*Data records*.
· · ·
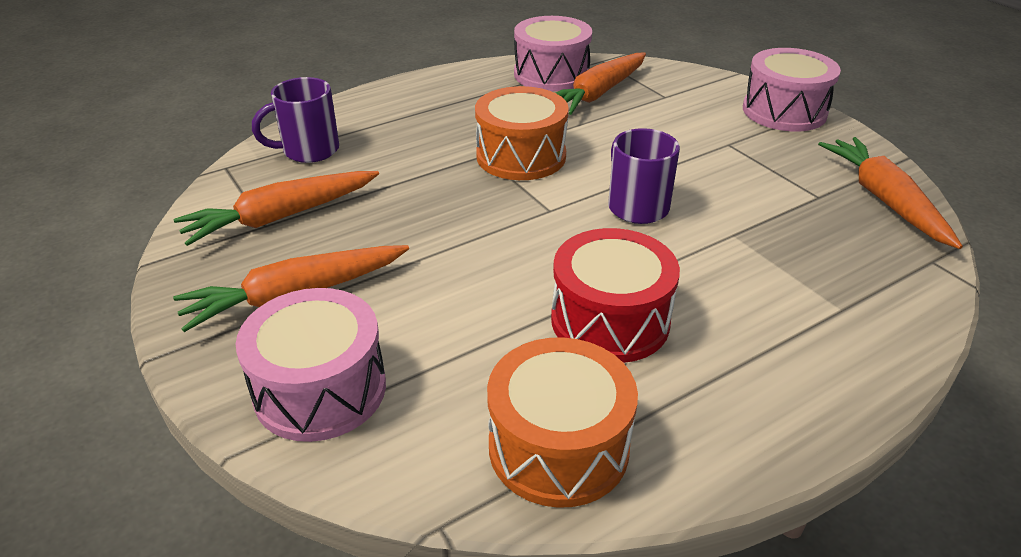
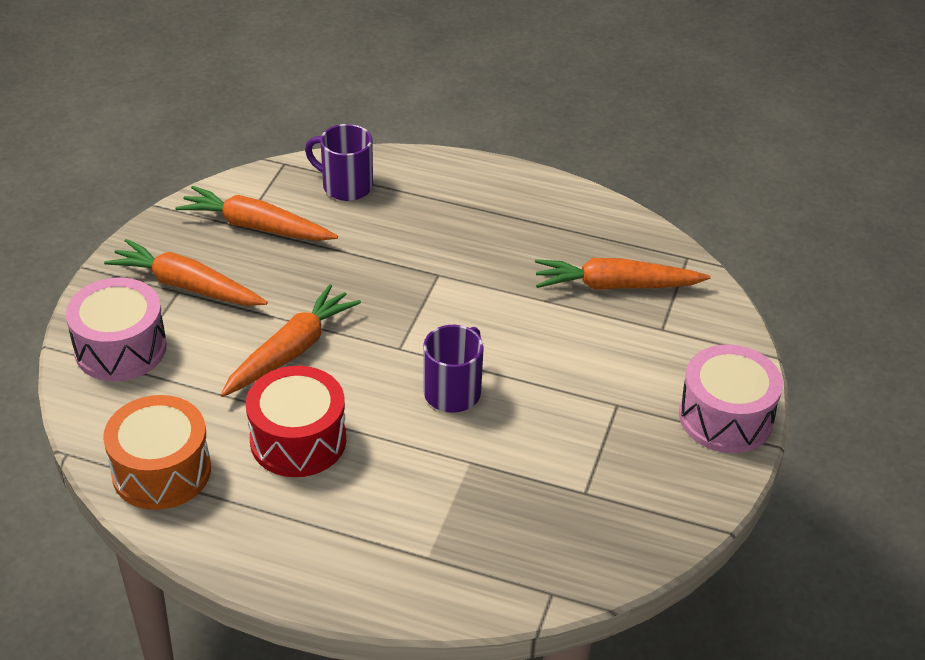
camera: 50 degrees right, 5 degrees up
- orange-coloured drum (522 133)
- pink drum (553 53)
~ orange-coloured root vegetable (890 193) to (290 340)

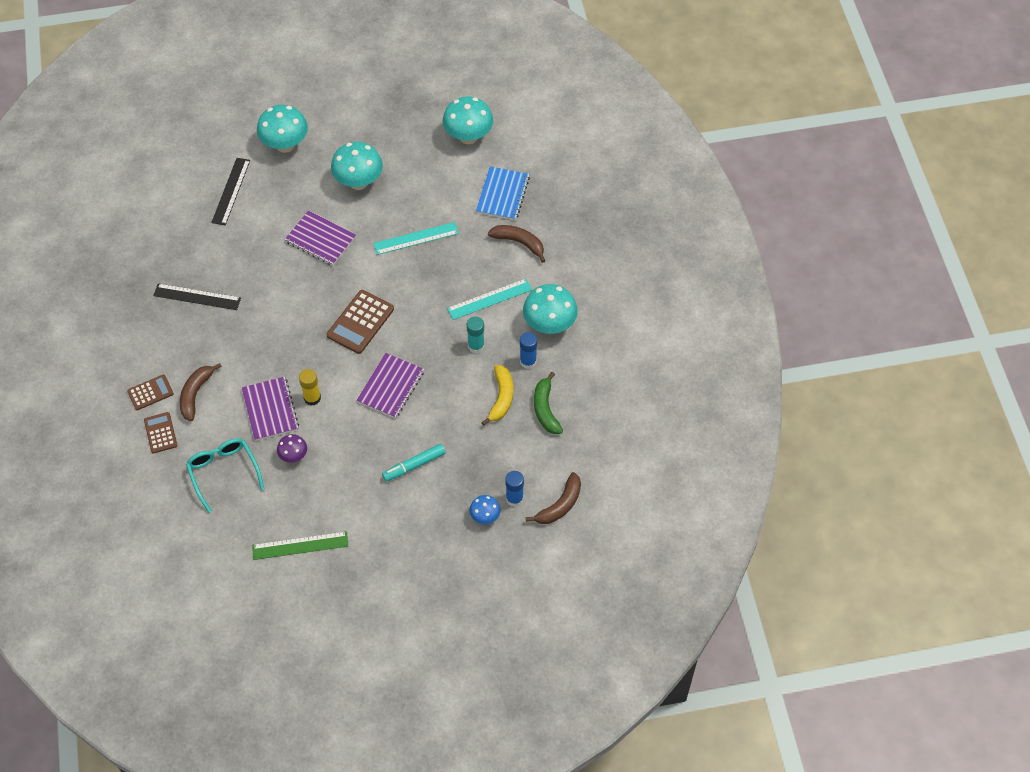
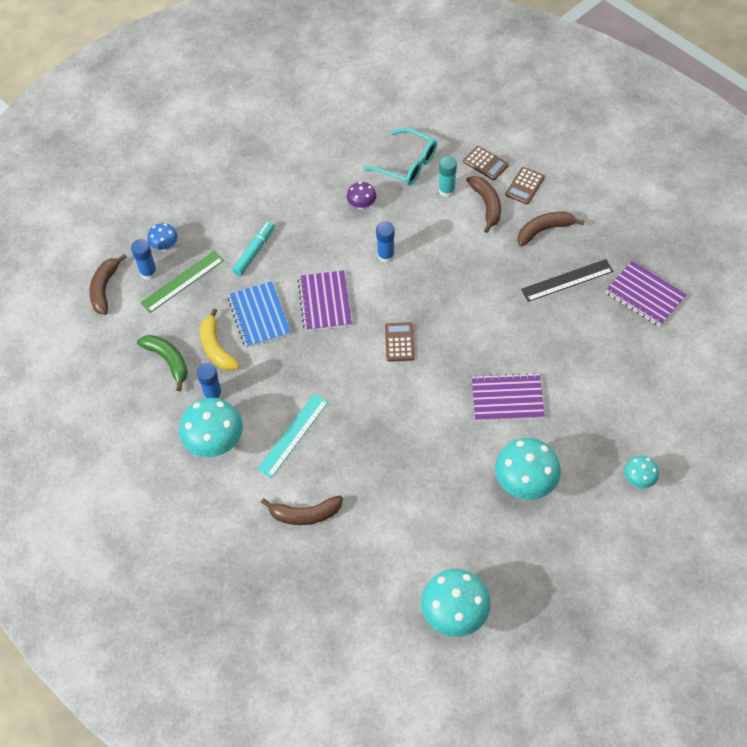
camera: 150 degrees right, 0 degrees up
- jet-black ruler (230 191)
- aqua ruler (416 238)
+ russet banana fruit (551 229)
~ royal purple notebook (270 409) to (646 294)
~ emerald ruler (300 545) to (182 282)
~ aqua glue stick (476 334) to (448 176)
~ cobalt notebook (503 193) to (259 314)
~ bright yellow glue stick (310 387) to cobalt glue stick (385 242)
~ aqua fungus (282 129) = (641 472) x0.53
~ russet calculator (360 322) = (400 342) x0.61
· · ·
*What you are asked to do*.
The lines to return are those in the material above that hold "drum".

*Response to this exercise*.
- orange-coloured drum (522 133)
- pink drum (553 53)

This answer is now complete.